* [ACTIVITY]: The answer must be every line below that holds the word "NAND".

^^^^^^^^^^^^^^^^

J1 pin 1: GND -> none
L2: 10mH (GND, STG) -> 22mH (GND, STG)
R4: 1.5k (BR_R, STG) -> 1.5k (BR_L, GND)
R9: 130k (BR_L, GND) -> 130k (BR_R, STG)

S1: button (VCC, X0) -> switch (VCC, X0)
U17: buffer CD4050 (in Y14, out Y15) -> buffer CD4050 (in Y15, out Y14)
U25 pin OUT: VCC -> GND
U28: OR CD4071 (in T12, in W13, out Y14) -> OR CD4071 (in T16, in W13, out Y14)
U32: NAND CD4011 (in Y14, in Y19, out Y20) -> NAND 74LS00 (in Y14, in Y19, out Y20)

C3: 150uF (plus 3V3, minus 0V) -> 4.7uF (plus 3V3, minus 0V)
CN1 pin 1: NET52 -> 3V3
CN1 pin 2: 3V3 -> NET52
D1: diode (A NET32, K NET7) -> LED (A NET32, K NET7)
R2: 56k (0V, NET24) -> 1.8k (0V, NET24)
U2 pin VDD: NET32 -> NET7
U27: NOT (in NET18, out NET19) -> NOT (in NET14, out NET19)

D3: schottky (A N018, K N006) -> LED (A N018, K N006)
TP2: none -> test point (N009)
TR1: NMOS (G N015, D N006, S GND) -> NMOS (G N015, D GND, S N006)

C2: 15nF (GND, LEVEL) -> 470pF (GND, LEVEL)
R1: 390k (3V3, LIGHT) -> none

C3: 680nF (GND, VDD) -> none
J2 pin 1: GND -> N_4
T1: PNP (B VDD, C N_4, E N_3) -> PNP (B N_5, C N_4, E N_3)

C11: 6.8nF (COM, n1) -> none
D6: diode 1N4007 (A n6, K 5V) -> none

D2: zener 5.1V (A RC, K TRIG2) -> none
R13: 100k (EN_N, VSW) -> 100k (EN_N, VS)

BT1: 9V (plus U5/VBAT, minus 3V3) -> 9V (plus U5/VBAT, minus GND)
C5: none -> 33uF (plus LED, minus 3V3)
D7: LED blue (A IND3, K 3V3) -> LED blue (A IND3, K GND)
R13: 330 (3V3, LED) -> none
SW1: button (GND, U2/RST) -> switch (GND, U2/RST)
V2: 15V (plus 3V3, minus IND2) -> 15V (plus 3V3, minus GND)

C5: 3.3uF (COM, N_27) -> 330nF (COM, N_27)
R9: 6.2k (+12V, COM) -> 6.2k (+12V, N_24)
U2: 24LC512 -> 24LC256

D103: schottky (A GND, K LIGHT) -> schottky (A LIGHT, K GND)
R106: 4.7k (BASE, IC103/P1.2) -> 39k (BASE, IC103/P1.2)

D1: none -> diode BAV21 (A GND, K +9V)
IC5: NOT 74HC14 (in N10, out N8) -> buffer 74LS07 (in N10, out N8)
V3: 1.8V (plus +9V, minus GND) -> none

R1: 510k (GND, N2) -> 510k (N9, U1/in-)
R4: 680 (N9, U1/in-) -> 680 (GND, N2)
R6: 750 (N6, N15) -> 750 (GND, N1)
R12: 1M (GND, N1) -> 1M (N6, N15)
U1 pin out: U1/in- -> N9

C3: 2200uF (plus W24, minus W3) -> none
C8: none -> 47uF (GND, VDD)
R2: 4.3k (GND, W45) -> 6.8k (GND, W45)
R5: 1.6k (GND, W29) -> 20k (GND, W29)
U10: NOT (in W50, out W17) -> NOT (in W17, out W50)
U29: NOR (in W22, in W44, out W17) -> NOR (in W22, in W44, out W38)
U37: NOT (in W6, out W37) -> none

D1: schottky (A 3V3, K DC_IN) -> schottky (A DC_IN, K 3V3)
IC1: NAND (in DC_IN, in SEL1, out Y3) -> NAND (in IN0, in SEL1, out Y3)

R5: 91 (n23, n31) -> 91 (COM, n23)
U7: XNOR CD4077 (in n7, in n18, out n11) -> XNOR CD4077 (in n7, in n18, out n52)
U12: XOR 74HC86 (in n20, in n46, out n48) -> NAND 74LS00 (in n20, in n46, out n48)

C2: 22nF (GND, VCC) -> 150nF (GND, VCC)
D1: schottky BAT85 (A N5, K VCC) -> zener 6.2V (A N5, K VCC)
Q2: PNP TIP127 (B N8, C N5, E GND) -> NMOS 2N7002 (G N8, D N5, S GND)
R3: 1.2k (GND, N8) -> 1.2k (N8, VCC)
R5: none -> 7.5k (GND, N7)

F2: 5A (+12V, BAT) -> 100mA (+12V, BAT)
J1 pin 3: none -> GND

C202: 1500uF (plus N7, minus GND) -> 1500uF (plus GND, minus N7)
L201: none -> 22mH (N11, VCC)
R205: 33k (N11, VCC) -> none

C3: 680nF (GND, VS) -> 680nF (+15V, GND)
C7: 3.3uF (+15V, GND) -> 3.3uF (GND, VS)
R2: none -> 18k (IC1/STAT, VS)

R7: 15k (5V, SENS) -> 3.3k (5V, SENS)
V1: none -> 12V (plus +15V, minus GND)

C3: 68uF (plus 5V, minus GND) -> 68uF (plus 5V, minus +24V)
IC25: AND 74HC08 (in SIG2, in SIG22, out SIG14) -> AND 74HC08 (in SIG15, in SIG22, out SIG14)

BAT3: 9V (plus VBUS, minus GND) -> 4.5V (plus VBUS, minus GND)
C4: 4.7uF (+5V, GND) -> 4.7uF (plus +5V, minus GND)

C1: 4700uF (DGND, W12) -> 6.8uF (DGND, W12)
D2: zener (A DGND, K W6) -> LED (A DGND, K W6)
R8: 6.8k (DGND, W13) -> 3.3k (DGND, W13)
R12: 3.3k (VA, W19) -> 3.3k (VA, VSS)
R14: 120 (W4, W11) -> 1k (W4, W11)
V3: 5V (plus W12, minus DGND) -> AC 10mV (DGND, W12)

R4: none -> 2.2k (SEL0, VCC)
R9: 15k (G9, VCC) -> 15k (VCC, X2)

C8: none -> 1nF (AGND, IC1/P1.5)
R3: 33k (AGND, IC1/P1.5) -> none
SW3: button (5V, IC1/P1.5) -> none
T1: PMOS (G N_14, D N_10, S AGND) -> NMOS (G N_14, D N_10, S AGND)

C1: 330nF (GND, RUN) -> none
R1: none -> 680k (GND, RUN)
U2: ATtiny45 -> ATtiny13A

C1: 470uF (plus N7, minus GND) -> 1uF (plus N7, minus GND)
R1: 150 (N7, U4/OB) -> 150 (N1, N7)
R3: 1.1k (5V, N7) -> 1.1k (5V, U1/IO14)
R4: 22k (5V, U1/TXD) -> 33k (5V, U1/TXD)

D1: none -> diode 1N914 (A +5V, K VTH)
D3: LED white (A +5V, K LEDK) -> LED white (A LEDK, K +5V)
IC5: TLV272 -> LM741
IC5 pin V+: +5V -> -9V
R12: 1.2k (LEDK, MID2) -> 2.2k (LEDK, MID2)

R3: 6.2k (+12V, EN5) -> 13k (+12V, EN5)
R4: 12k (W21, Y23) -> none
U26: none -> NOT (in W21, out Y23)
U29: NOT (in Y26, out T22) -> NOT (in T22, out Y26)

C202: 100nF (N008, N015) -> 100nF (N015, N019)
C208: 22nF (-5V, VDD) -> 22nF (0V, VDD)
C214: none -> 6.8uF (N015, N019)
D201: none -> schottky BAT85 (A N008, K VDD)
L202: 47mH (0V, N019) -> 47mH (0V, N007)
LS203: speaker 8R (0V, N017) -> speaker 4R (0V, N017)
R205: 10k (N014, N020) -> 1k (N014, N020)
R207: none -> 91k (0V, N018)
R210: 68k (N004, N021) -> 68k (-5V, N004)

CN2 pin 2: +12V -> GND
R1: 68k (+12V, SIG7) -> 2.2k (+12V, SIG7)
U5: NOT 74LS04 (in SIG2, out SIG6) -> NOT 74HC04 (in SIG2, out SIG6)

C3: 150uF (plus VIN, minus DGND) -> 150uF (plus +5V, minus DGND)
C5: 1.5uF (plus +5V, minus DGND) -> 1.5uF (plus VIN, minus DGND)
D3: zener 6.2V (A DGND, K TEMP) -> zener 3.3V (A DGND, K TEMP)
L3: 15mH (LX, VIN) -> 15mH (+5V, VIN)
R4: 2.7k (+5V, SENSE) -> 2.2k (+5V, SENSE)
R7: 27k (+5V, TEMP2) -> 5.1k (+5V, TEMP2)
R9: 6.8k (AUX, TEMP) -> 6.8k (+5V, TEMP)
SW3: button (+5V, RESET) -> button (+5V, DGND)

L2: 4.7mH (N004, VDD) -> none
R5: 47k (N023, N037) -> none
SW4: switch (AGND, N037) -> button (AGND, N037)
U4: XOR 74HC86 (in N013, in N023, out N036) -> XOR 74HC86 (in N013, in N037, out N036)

^^^^^^^^^^^^^^^^

* [WRITTEN ANSWER]:
U32: NAND CD4011 (in Y14, in Y19, out Y20) -> NAND 74LS00 (in Y14, in Y19, out Y20)
IC1: NAND (in DC_IN, in SEL1, out Y3) -> NAND (in IN0, in SEL1, out Y3)
U12: XOR 74HC86 (in n20, in n46, out n48) -> NAND 74LS00 (in n20, in n46, out n48)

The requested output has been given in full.